(Records shown)
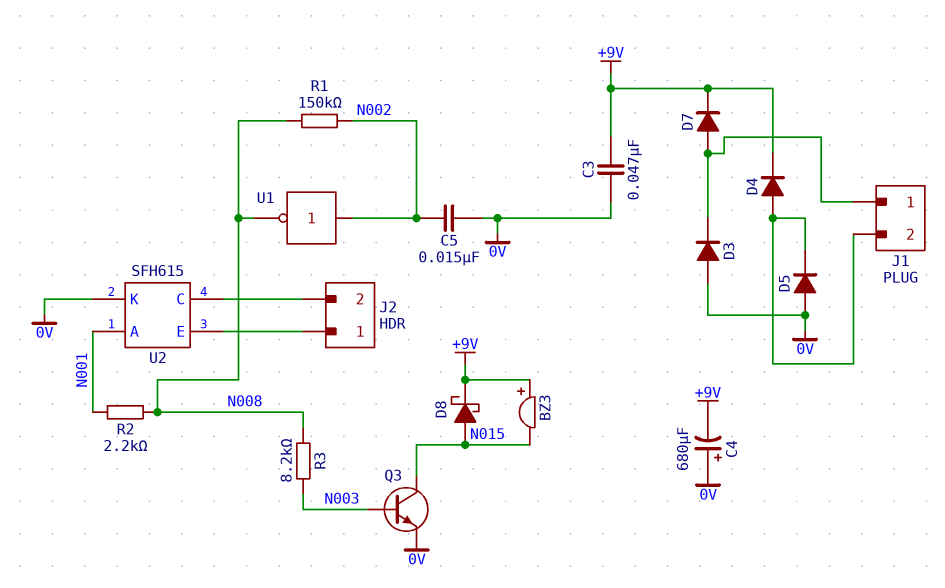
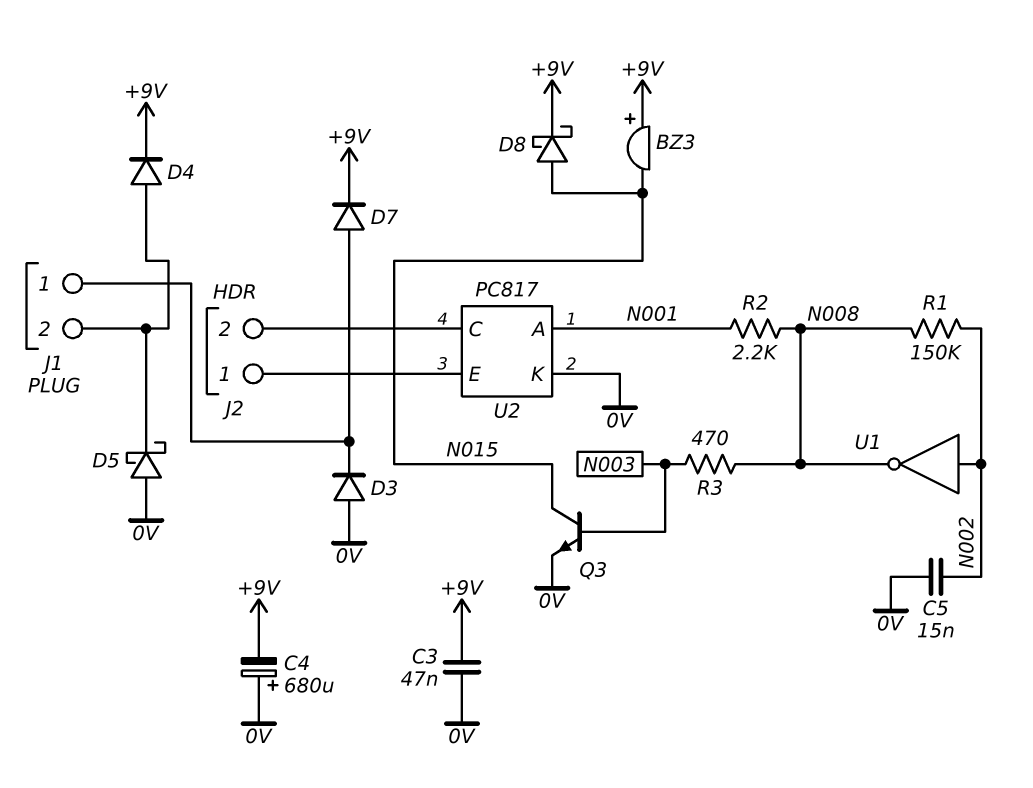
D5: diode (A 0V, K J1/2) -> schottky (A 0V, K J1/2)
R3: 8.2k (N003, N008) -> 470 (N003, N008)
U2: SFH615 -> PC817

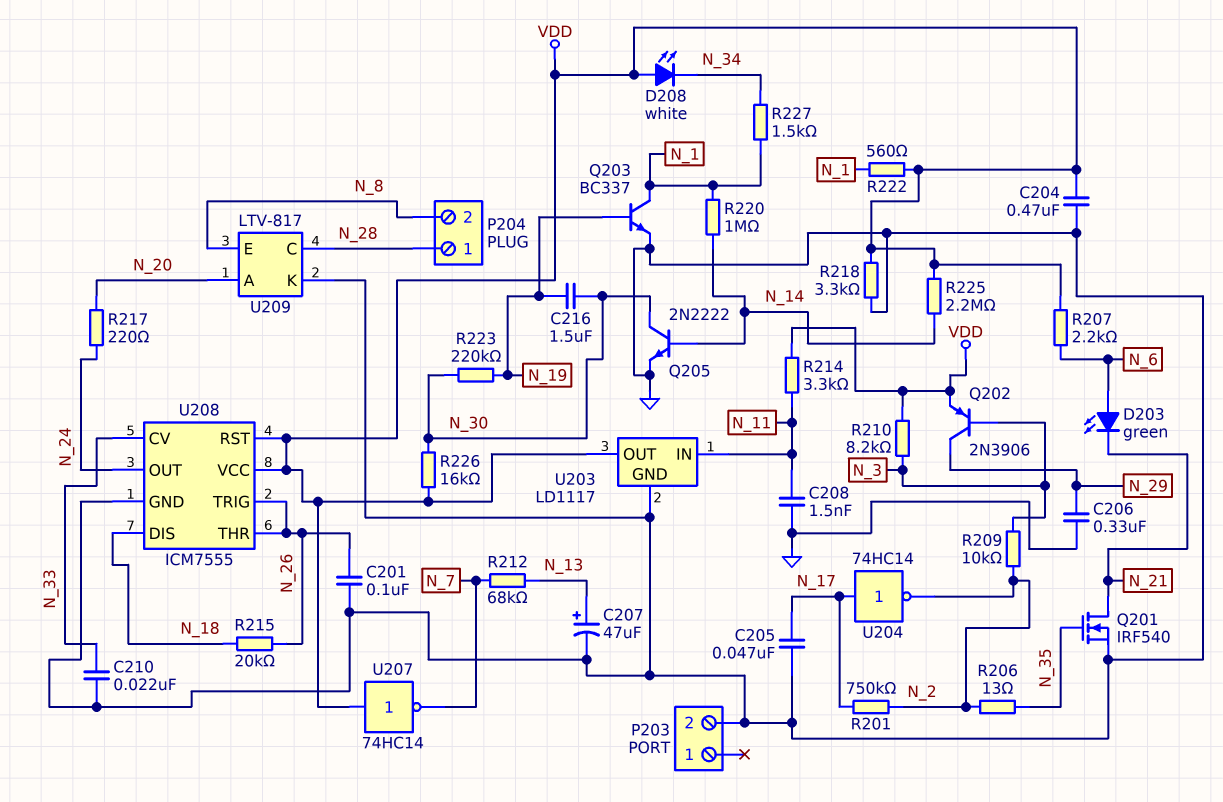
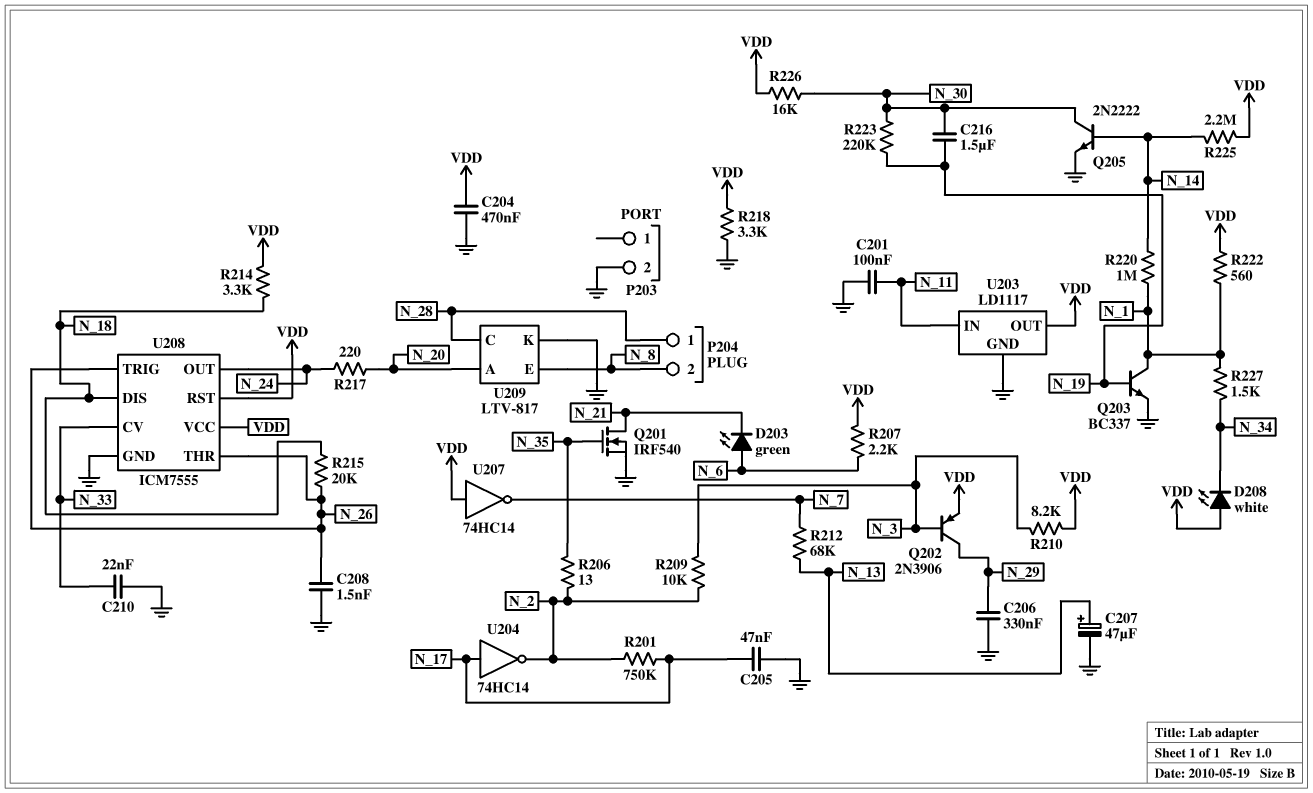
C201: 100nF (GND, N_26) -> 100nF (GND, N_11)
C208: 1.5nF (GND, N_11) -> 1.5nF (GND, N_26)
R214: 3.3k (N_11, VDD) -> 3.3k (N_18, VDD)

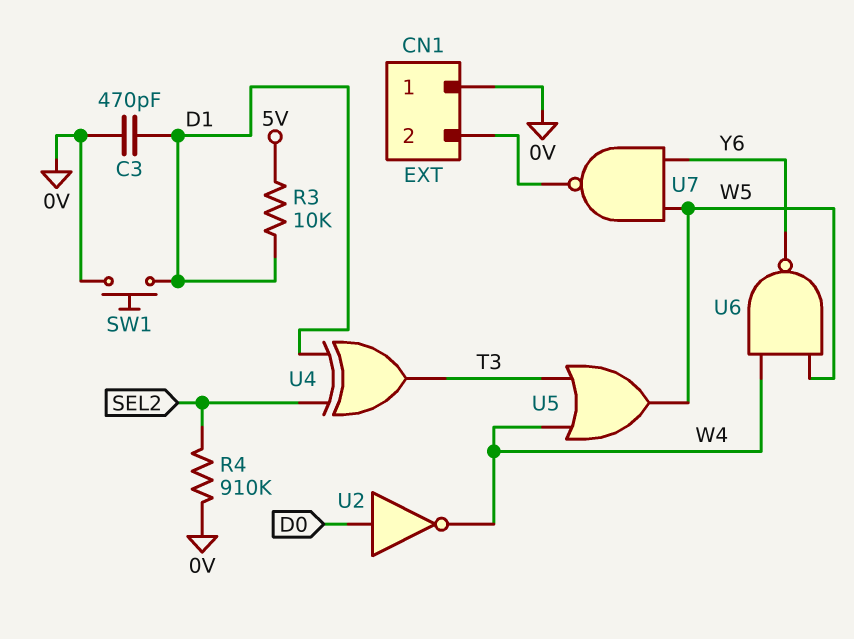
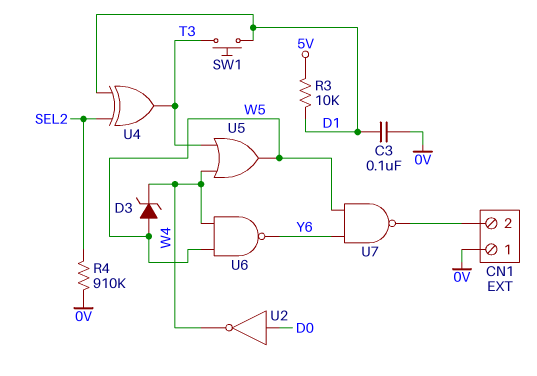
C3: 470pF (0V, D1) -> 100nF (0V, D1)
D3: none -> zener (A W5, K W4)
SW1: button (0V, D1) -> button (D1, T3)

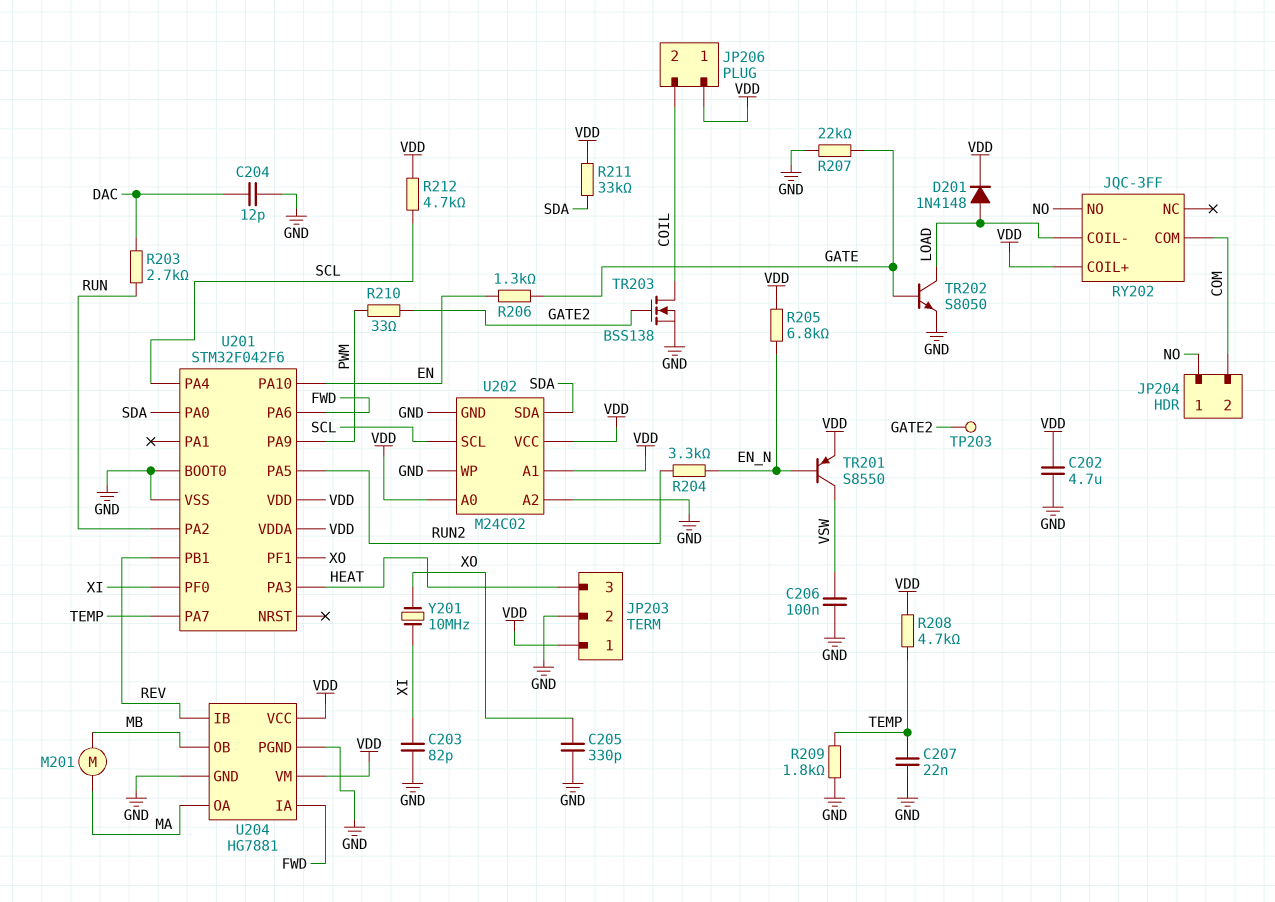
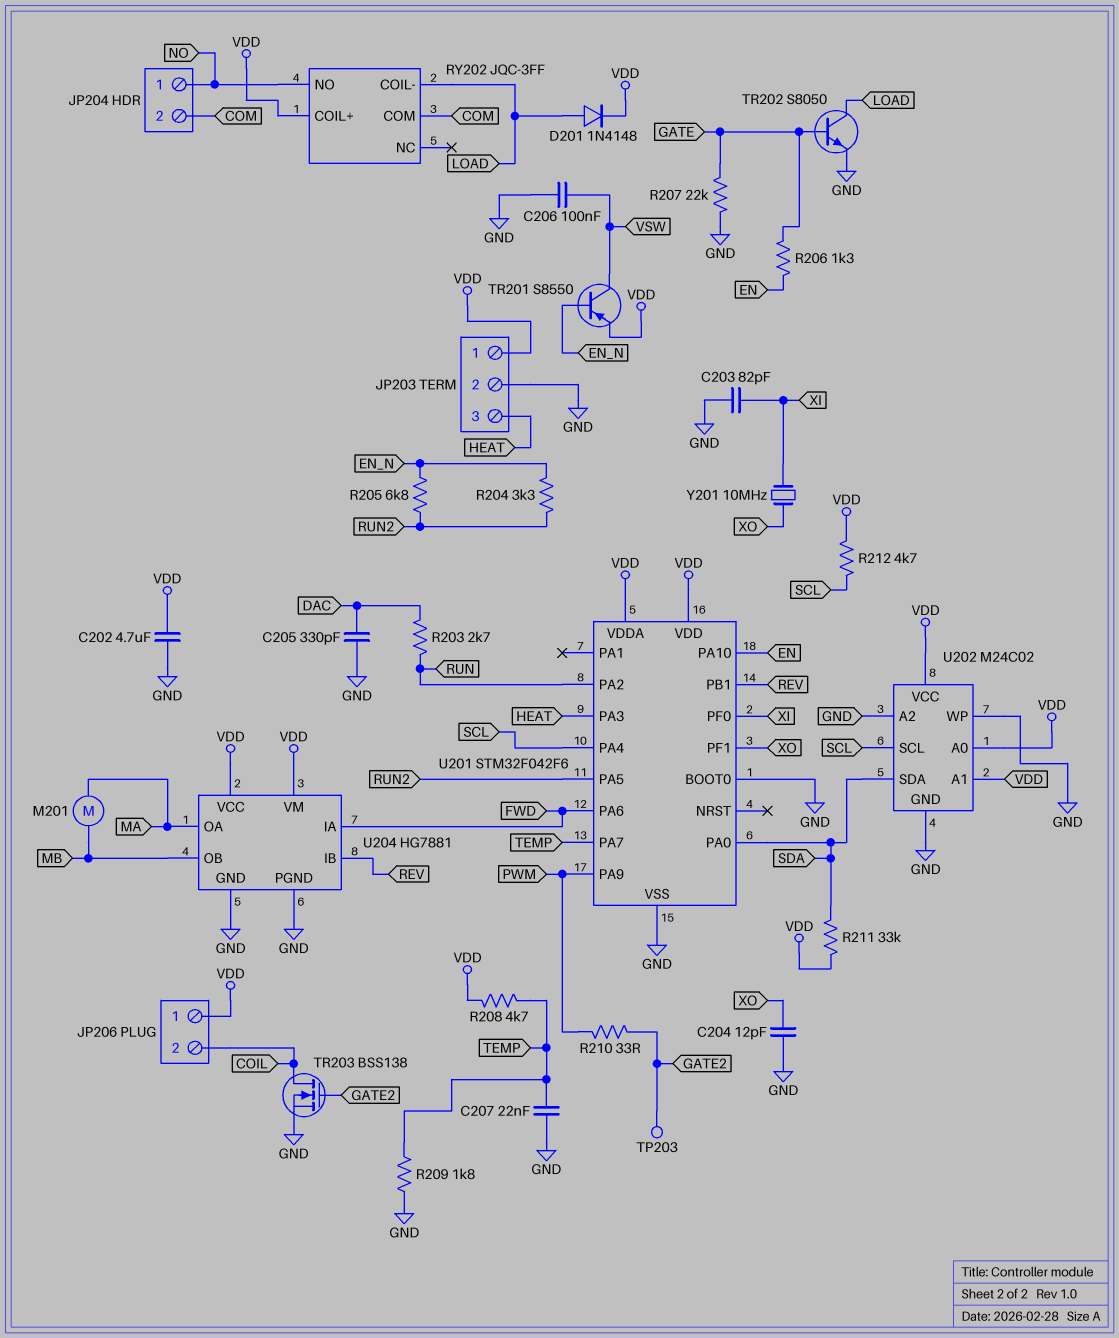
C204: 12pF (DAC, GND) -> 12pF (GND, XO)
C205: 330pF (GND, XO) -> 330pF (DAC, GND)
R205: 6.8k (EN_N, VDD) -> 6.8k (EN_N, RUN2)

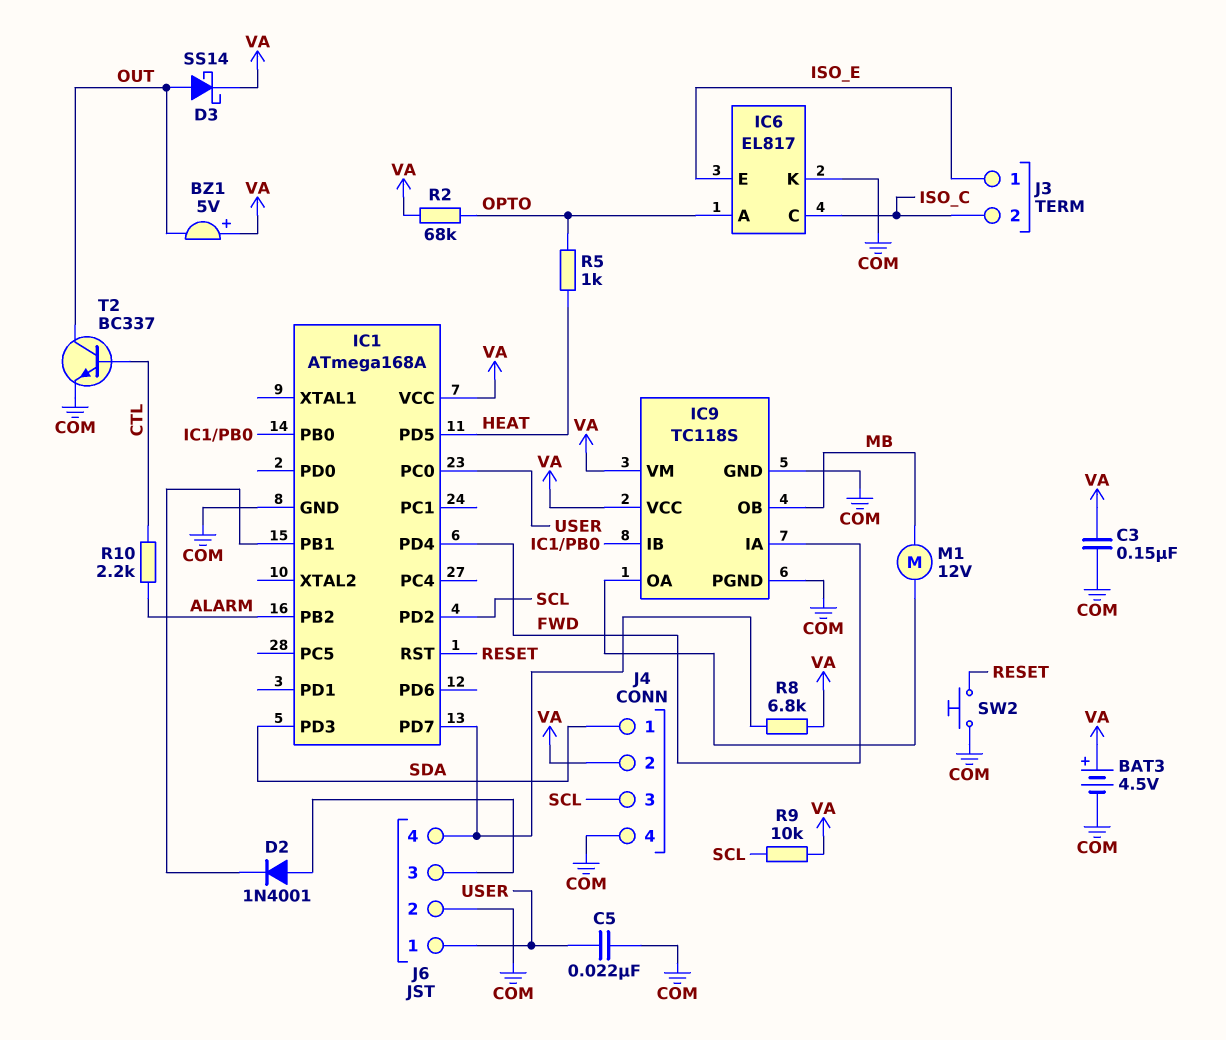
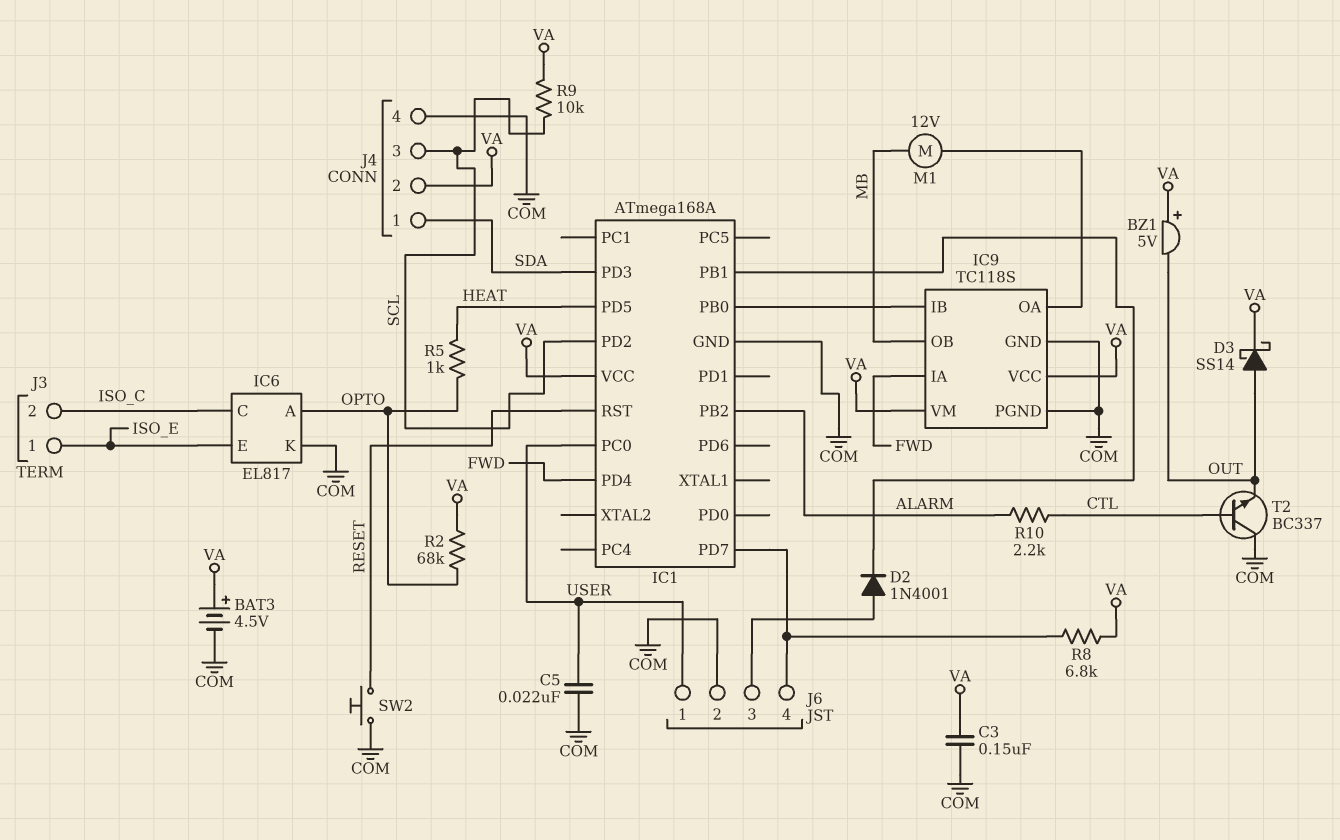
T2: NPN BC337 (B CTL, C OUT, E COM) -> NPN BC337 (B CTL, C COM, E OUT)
(End Records shown)
_Task description_.
Could the data above be returned in full, exactly, with every image left out?

_Solution to the exercise_.
D5: diode (A 0V, K J1/2) -> schottky (A 0V, K J1/2)
R3: 8.2k (N003, N008) -> 470 (N003, N008)
U2: SFH615 -> PC817

C201: 100nF (GND, N_26) -> 100nF (GND, N_11)
C208: 1.5nF (GND, N_11) -> 1.5nF (GND, N_26)
R214: 3.3k (N_11, VDD) -> 3.3k (N_18, VDD)

C3: 470pF (0V, D1) -> 100nF (0V, D1)
D3: none -> zener (A W5, K W4)
SW1: button (0V, D1) -> button (D1, T3)

C204: 12pF (DAC, GND) -> 12pF (GND, XO)
C205: 330pF (GND, XO) -> 330pF (DAC, GND)
R205: 6.8k (EN_N, VDD) -> 6.8k (EN_N, RUN2)

T2: NPN BC337 (B CTL, C OUT, E COM) -> NPN BC337 (B CTL, C COM, E OUT)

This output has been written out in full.